◆ Required action
Identify every line in the records below that contains the word "switch", and reproduce each one.

◆ Change detection data
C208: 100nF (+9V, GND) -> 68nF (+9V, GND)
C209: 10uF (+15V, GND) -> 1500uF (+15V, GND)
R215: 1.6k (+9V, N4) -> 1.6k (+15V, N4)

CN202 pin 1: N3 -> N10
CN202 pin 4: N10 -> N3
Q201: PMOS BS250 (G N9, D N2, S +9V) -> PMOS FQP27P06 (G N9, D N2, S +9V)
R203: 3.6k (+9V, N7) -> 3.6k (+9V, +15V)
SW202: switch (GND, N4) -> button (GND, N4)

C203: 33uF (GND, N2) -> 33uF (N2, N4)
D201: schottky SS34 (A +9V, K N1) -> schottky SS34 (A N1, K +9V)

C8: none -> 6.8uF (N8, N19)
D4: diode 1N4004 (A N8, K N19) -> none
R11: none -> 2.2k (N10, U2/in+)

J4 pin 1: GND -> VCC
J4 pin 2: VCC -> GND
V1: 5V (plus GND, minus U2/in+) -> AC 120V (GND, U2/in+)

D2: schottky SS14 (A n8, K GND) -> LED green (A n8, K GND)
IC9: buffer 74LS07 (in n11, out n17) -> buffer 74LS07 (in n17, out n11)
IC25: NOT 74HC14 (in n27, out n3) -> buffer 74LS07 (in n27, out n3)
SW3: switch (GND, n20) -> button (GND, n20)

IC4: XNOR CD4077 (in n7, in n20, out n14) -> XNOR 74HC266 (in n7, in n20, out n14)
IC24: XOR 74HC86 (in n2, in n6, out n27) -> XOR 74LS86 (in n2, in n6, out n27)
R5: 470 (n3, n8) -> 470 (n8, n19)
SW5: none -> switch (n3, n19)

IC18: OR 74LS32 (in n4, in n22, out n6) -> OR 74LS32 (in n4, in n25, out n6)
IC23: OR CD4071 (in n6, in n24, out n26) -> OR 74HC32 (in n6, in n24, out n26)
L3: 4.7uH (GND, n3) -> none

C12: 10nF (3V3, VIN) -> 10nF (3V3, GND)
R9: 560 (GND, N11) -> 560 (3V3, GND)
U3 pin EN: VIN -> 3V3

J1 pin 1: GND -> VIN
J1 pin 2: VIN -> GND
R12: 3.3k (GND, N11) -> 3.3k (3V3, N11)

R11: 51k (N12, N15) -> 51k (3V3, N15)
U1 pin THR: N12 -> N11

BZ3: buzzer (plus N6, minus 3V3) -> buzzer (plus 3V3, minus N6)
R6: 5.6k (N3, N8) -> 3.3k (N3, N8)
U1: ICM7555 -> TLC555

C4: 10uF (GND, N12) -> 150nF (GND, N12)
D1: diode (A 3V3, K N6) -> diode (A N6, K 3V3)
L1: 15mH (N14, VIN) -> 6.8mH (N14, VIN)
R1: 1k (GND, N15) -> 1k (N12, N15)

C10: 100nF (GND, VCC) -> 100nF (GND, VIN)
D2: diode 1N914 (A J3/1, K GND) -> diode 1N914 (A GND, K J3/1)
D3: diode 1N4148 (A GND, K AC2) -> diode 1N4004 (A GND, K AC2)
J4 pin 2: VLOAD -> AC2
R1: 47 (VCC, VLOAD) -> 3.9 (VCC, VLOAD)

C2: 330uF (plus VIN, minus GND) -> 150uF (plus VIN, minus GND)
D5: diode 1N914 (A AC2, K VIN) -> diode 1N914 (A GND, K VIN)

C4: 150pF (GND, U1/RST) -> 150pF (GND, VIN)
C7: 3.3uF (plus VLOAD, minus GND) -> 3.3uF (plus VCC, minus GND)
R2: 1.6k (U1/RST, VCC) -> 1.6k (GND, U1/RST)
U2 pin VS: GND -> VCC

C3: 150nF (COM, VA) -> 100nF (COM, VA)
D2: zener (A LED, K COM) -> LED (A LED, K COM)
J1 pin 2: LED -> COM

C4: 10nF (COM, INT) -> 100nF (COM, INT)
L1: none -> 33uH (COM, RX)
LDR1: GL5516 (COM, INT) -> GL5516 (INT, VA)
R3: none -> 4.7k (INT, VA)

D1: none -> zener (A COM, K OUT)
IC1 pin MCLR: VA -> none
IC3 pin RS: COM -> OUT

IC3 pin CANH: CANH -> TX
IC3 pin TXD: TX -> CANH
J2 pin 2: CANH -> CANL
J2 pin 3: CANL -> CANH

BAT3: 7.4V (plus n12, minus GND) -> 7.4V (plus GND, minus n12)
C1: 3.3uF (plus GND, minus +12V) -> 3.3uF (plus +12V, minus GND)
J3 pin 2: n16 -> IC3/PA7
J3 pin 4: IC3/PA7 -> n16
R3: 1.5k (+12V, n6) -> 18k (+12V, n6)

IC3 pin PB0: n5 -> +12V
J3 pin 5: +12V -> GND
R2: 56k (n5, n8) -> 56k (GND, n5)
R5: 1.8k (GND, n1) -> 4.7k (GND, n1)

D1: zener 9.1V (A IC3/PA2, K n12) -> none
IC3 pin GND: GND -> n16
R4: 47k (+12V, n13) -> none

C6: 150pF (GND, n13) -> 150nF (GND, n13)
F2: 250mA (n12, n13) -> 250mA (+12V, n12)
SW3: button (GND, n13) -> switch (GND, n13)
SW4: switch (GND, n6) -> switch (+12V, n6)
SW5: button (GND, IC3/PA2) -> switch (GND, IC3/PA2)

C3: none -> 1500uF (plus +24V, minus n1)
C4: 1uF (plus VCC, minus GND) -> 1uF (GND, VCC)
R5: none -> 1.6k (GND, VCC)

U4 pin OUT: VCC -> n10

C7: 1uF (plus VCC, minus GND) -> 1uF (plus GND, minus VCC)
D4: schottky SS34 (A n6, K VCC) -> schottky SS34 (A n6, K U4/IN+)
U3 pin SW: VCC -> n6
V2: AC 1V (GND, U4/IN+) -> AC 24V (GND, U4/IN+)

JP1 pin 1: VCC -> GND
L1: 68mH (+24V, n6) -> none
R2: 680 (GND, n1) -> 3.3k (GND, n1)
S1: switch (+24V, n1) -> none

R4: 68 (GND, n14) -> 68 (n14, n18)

◆ Reply
SW202: switch (GND, N4) -> button (GND, N4)
SW3: switch (GND, n20) -> button (GND, n20)
SW5: none -> switch (n3, n19)
SW3: button (GND, n13) -> switch (GND, n13)
SW4: switch (GND, n6) -> switch (+12V, n6)
SW5: button (GND, IC3/PA2) -> switch (GND, IC3/PA2)
S1: switch (+24V, n1) -> none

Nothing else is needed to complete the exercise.